◆ **Your objective**: What is needed is an exact copy of the records below, minus any pictures.

┌────────

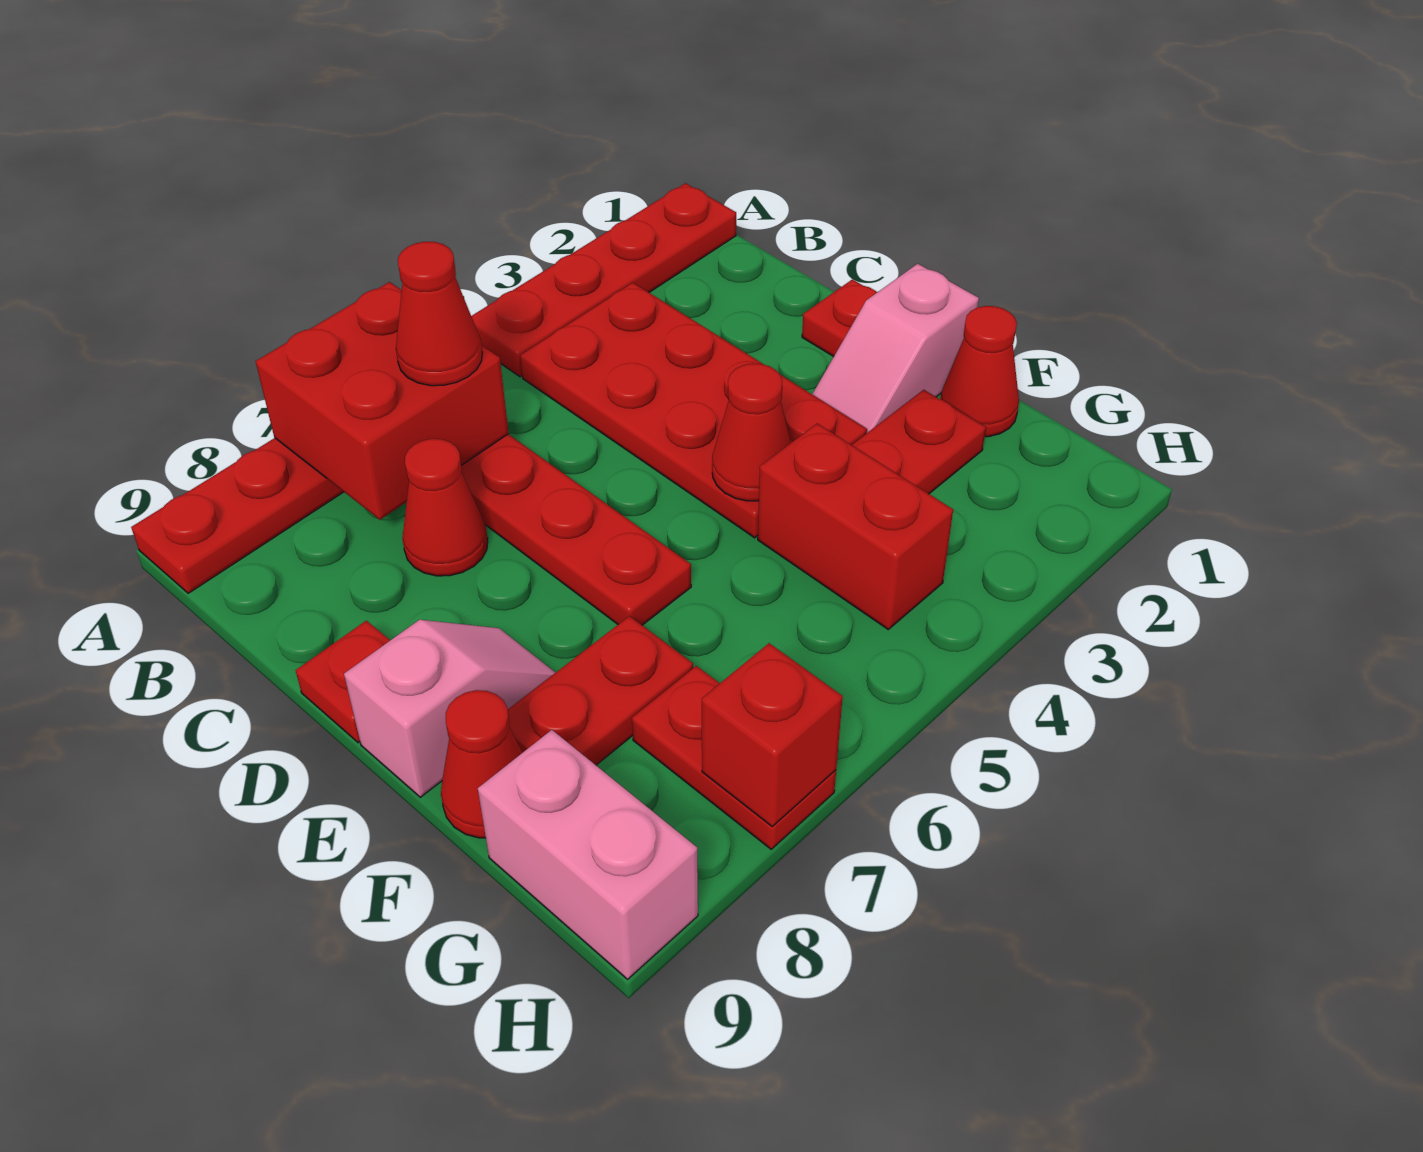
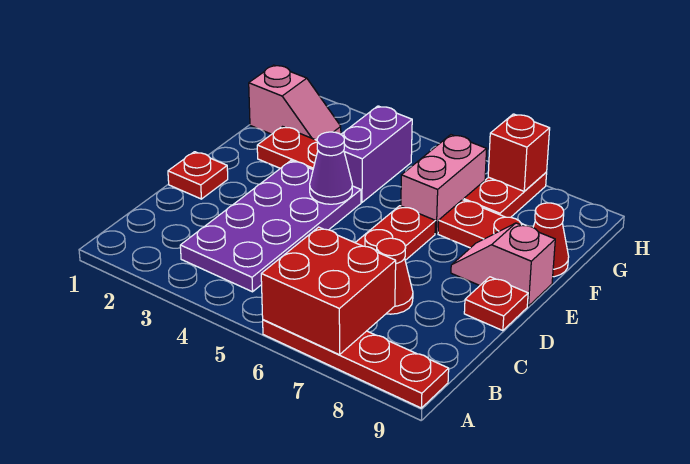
red plate A1:A4 level 1 -> none
red plate B3:E4 level 1 -> purple plate B3:E4 level 1
red cone B6 level 3 -> none
pink slope E1:E2 level 1 top 1 -> pink slope G1:G2 level 1 top 1
red cone E4 level 2 -> purple cone E4 level 2
red cone F1 level 1 -> none
red brick F4:G4 level 1 -> purple brick F4:G4 level 1
pink brick G9:H9 level 1 -> pink brick F6:G6 level 1

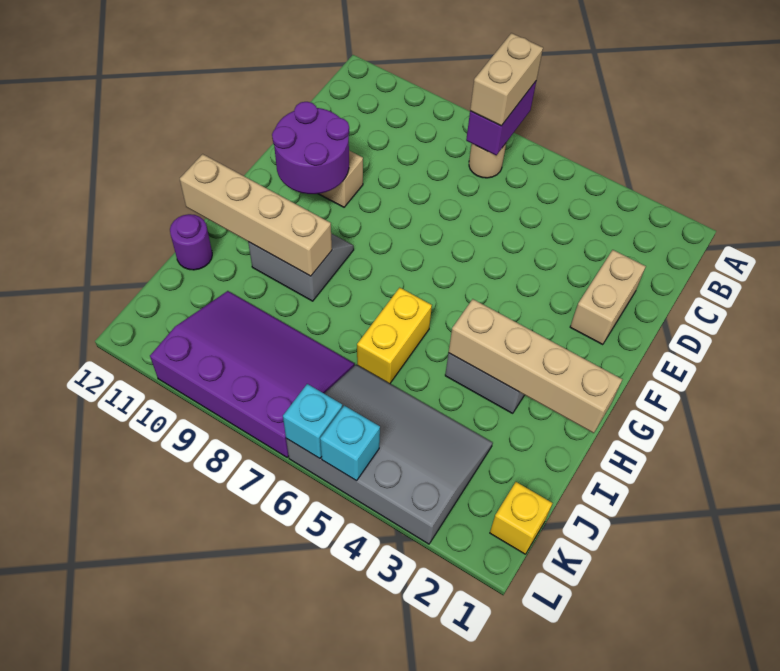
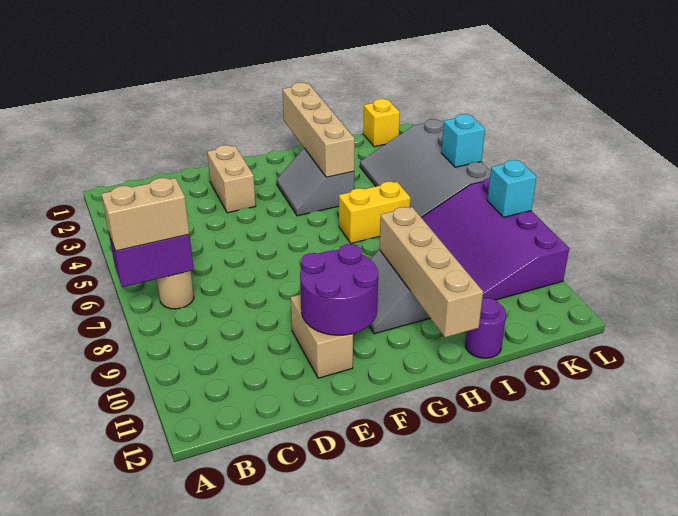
tan brick D2:E2 level 1 -> tan brick E2:E3 level 1
cyan brick L6 level 2 -> cyan brick L8 level 2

└────────

◆ **Final answer**:
red plate A1:A4 level 1 -> none
red plate B3:E4 level 1 -> purple plate B3:E4 level 1
red cone B6 level 3 -> none
pink slope E1:E2 level 1 top 1 -> pink slope G1:G2 level 1 top 1
red cone E4 level 2 -> purple cone E4 level 2
red cone F1 level 1 -> none
red brick F4:G4 level 1 -> purple brick F4:G4 level 1
pink brick G9:H9 level 1 -> pink brick F6:G6 level 1

tan brick D2:E2 level 1 -> tan brick E2:E3 level 1
cyan brick L6 level 2 -> cyan brick L8 level 2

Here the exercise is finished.